> **Exercise aim**: An exact transcript of every entry is required, without any of the pictures.

> **Provided material**:

####################

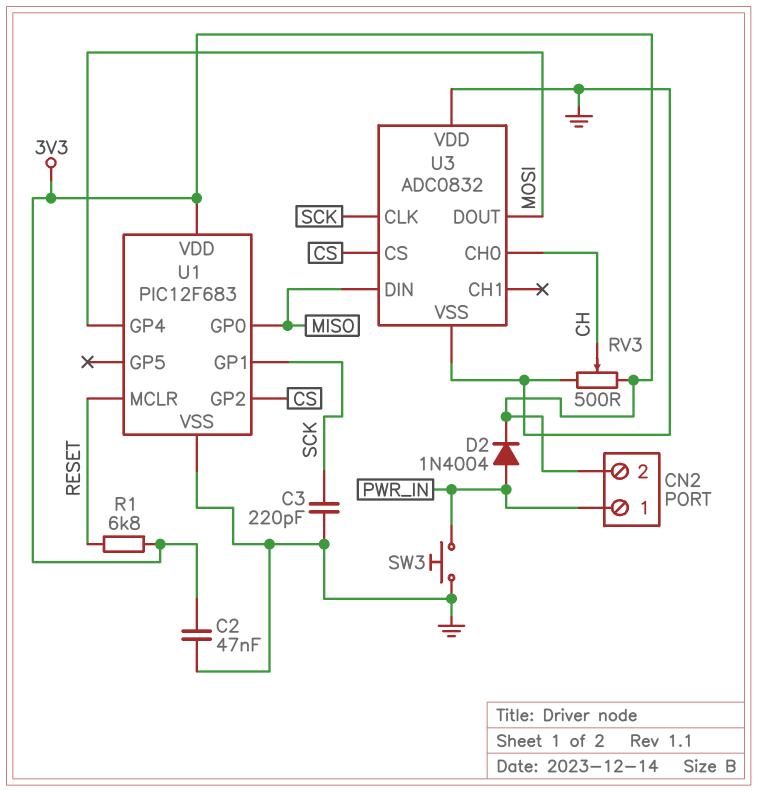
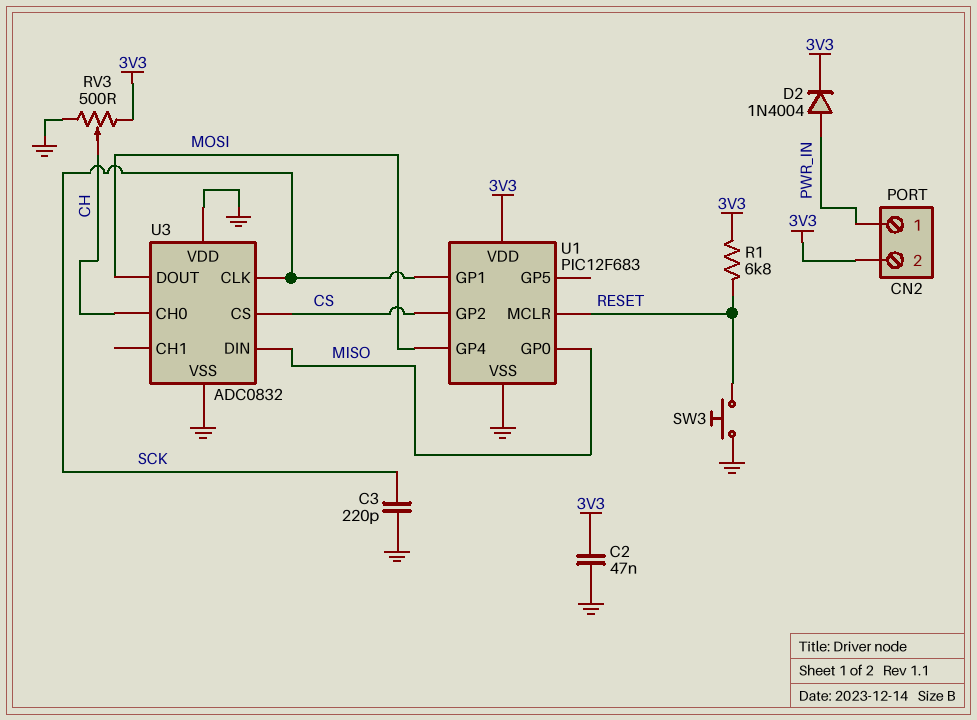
SW3: button (GND, PWR_IN) -> button (GND, RESET)

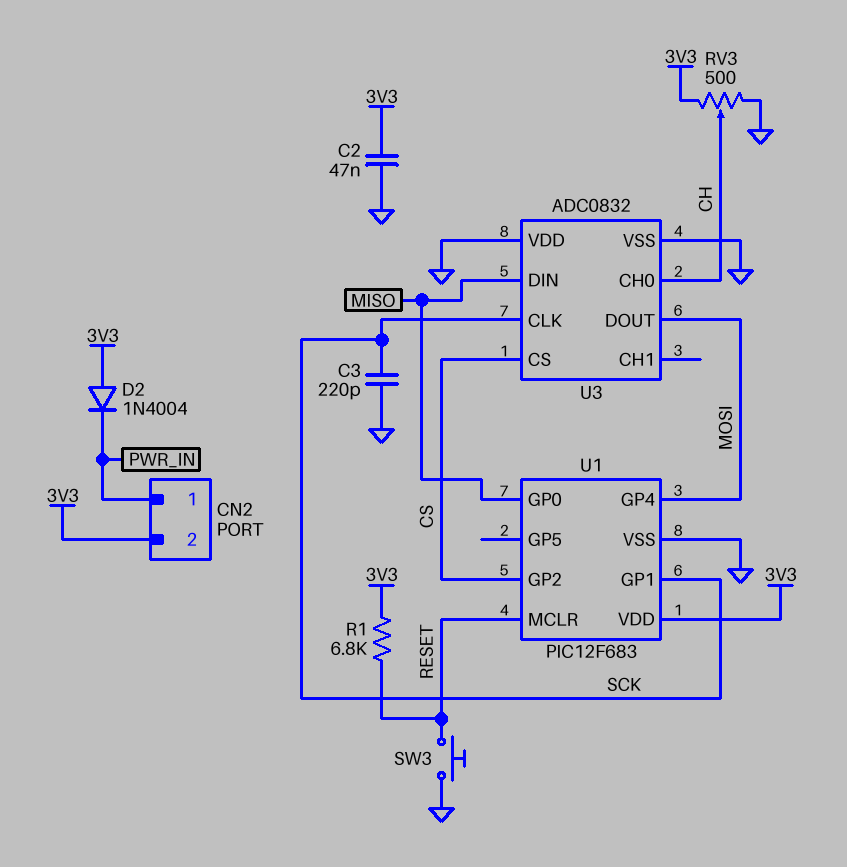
D2: diode 1N4004 (A PWR_IN, K 3V3) -> diode 1N4004 (A 3V3, K PWR_IN)

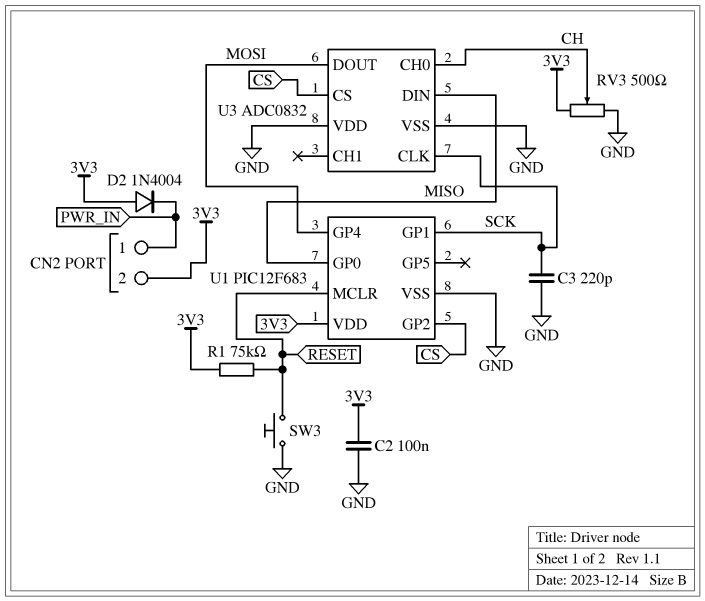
C2: 47nF (3V3, GND) -> 100nF (3V3, GND)
R1: 6.8k (3V3, RESET) -> 75k (3V3, RESET)

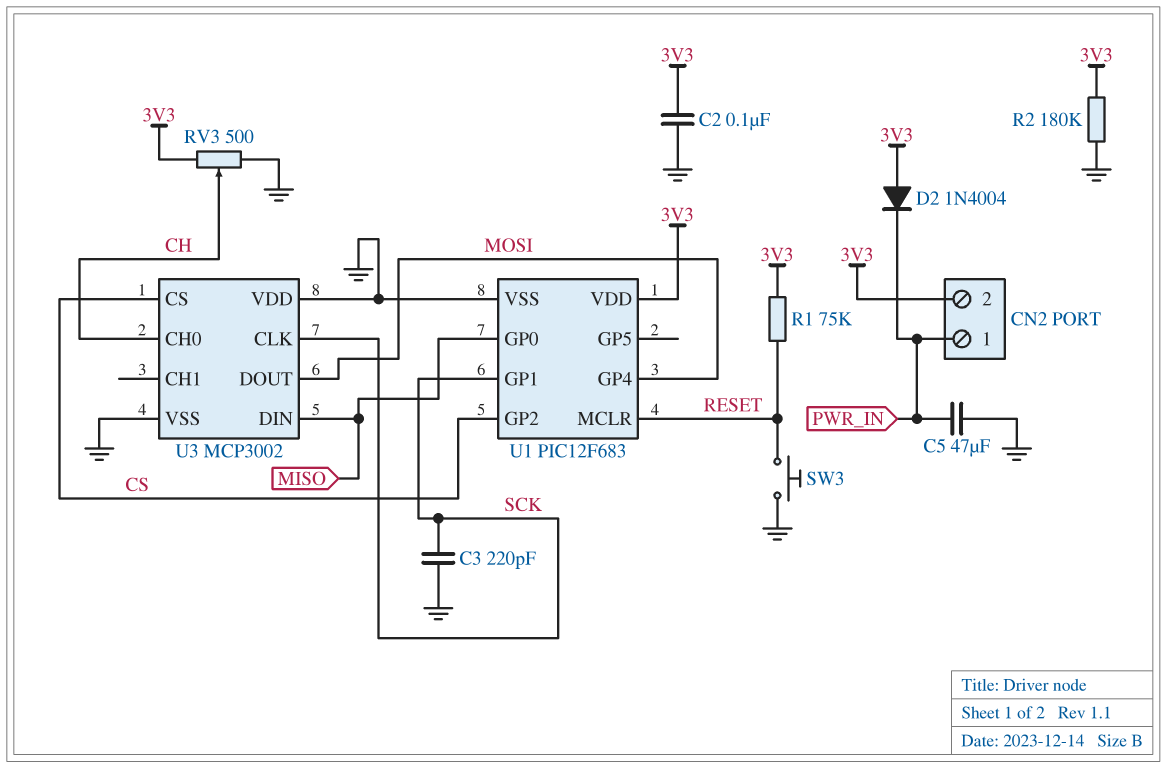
C5: none -> 47uF (GND, PWR_IN)
R2: none -> 180k (3V3, GND)
U3: ADC0832 -> MCP3002

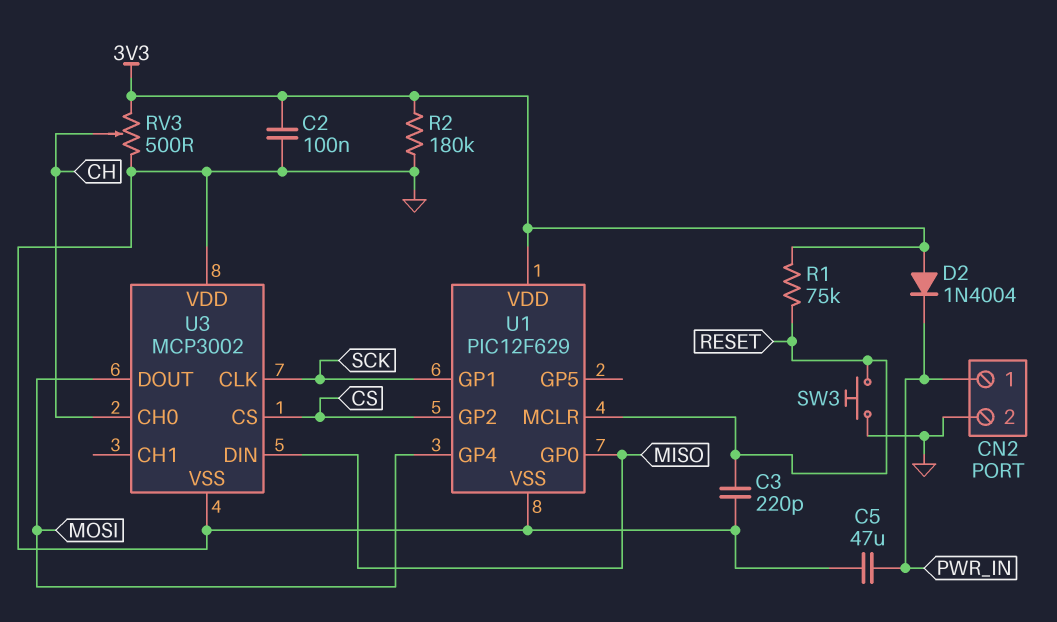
C3: 220pF (GND, SCK) -> 220pF (GND, RESET)
CN2 pin 2: 3V3 -> GND
U1: PIC12F683 -> PIC12F629

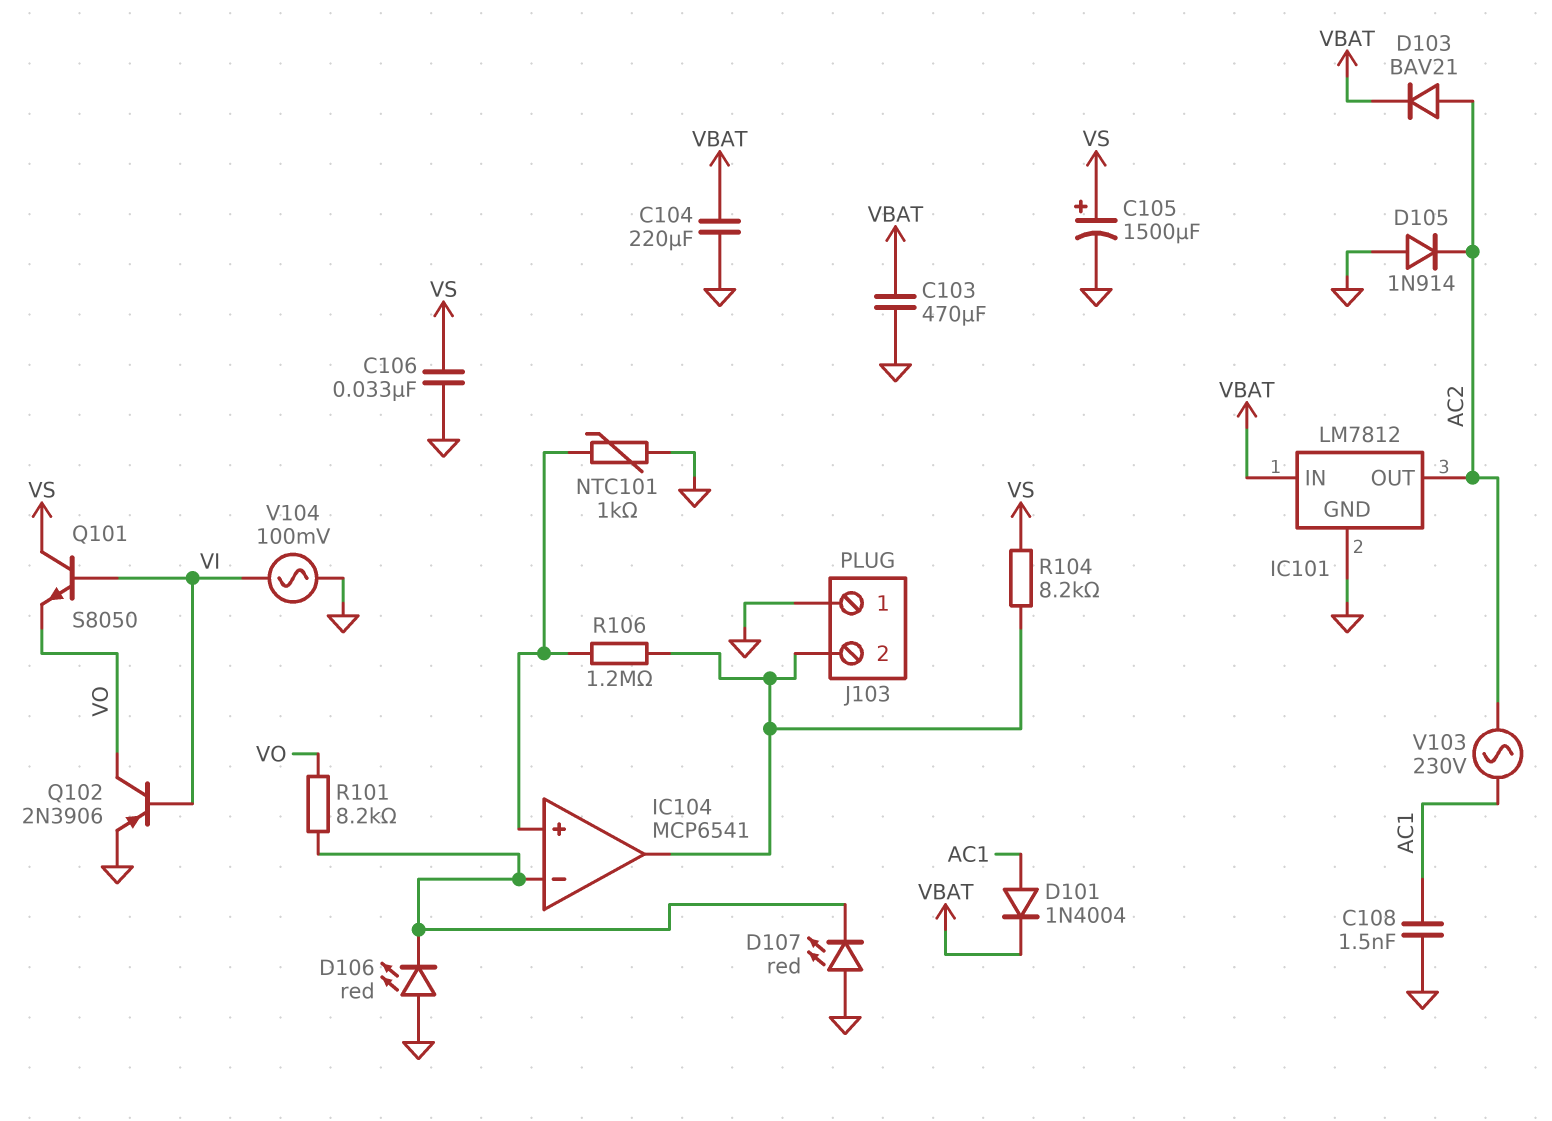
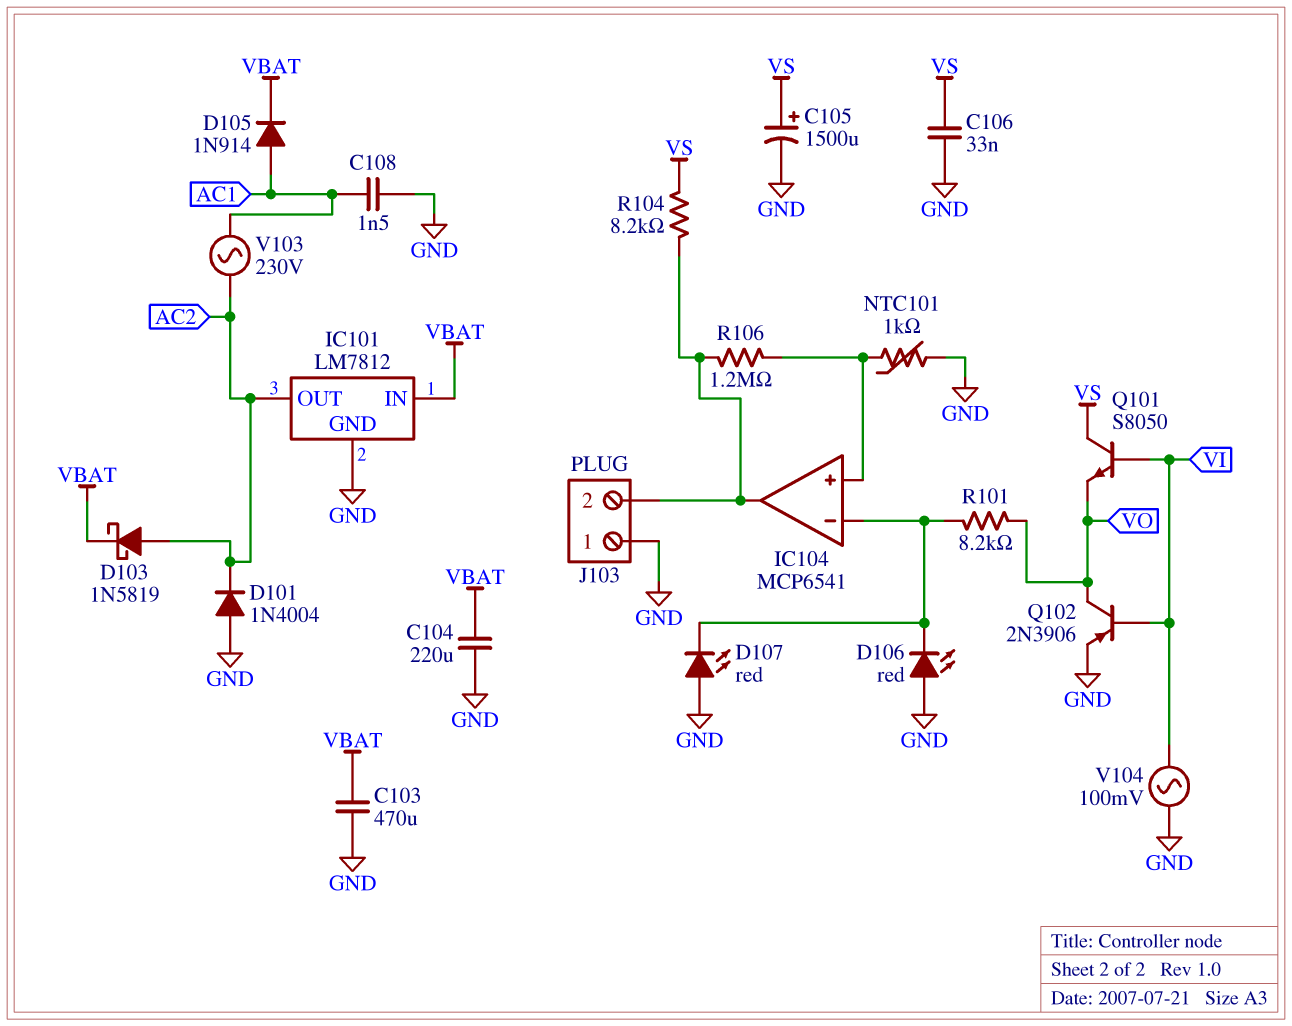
D101: diode 1N4004 (A AC1, K VBAT) -> diode 1N4004 (A GND, K AC2)
D103: diode BAV21 (A AC2, K VBAT) -> schottky 1N5819 (A AC2, K VBAT)
D105: diode 1N914 (A GND, K AC2) -> diode 1N914 (A AC1, K VBAT)

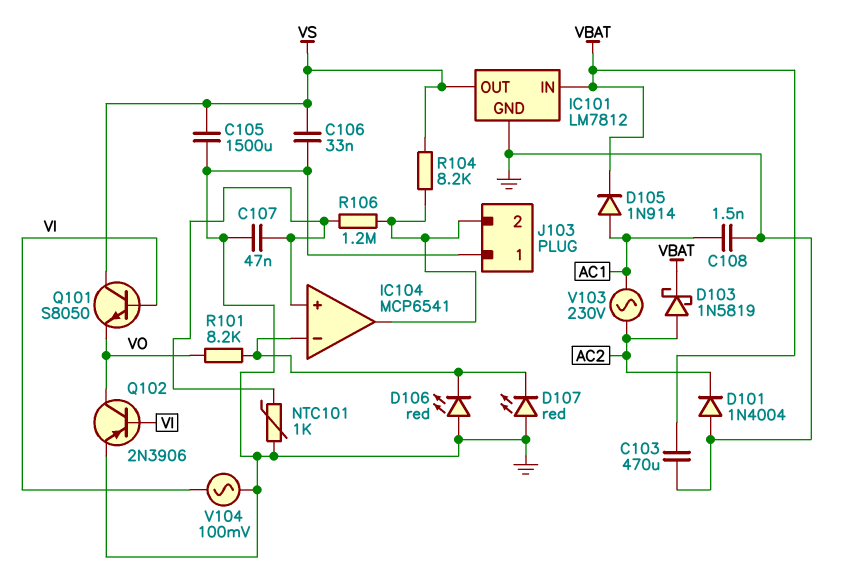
C104: 220uF (GND, VBAT) -> none
C105: 1500uF (plus VS, minus GND) -> 1500uF (GND, VS)
C107: none -> 47nF (GND, IC104/in+)
IC101 pin OUT: AC2 -> VS

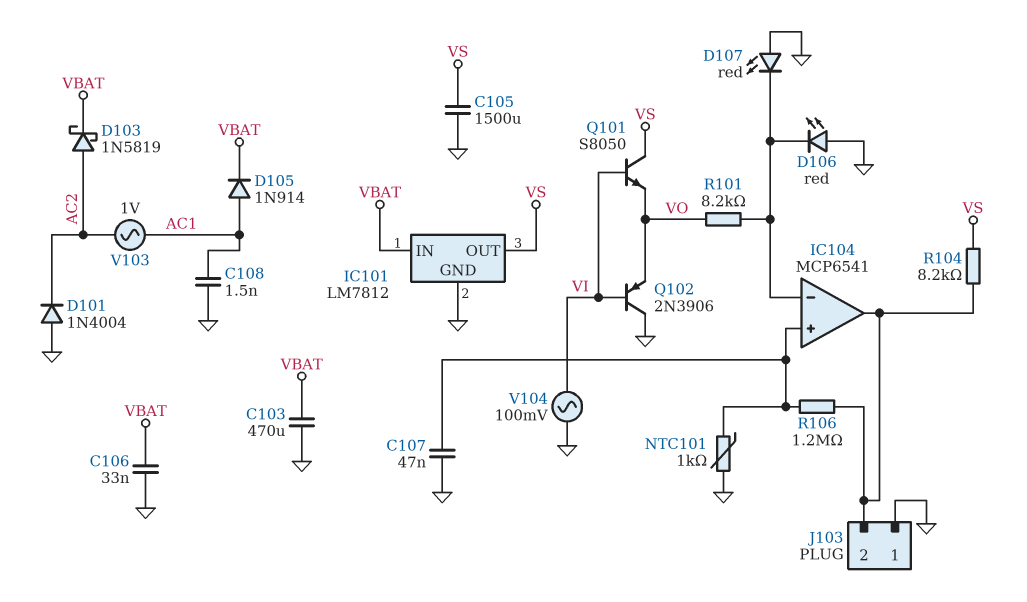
C106: 33nF (GND, VS) -> 33nF (GND, VBAT)
Q102: PNP 2N3906 (B VI, C VO, E GND) -> PNP 2N3906 (B VI, C GND, E VO)
V103: AC 230V (AC1, AC2) -> AC 1V (AC1, AC2)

####################

> **Reply**:
SW3: button (GND, PWR_IN) -> button (GND, RESET)

D2: diode 1N4004 (A PWR_IN, K 3V3) -> diode 1N4004 (A 3V3, K PWR_IN)

C2: 47nF (3V3, GND) -> 100nF (3V3, GND)
R1: 6.8k (3V3, RESET) -> 75k (3V3, RESET)

C5: none -> 47uF (GND, PWR_IN)
R2: none -> 180k (3V3, GND)
U3: ADC0832 -> MCP3002

C3: 220pF (GND, SCK) -> 220pF (GND, RESET)
CN2 pin 2: 3V3 -> GND
U1: PIC12F683 -> PIC12F629

D101: diode 1N4004 (A AC1, K VBAT) -> diode 1N4004 (A GND, K AC2)
D103: diode BAV21 (A AC2, K VBAT) -> schottky 1N5819 (A AC2, K VBAT)
D105: diode 1N914 (A GND, K AC2) -> diode 1N914 (A AC1, K VBAT)

C104: 220uF (GND, VBAT) -> none
C105: 1500uF (plus VS, minus GND) -> 1500uF (GND, VS)
C107: none -> 47nF (GND, IC104/in+)
IC101 pin OUT: AC2 -> VS

C106: 33nF (GND, VS) -> 33nF (GND, VBAT)
Q102: PNP 2N3906 (B VI, C VO, E GND) -> PNP 2N3906 (B VI, C GND, E VO)
V103: AC 230V (AC1, AC2) -> AC 1V (AC1, AC2)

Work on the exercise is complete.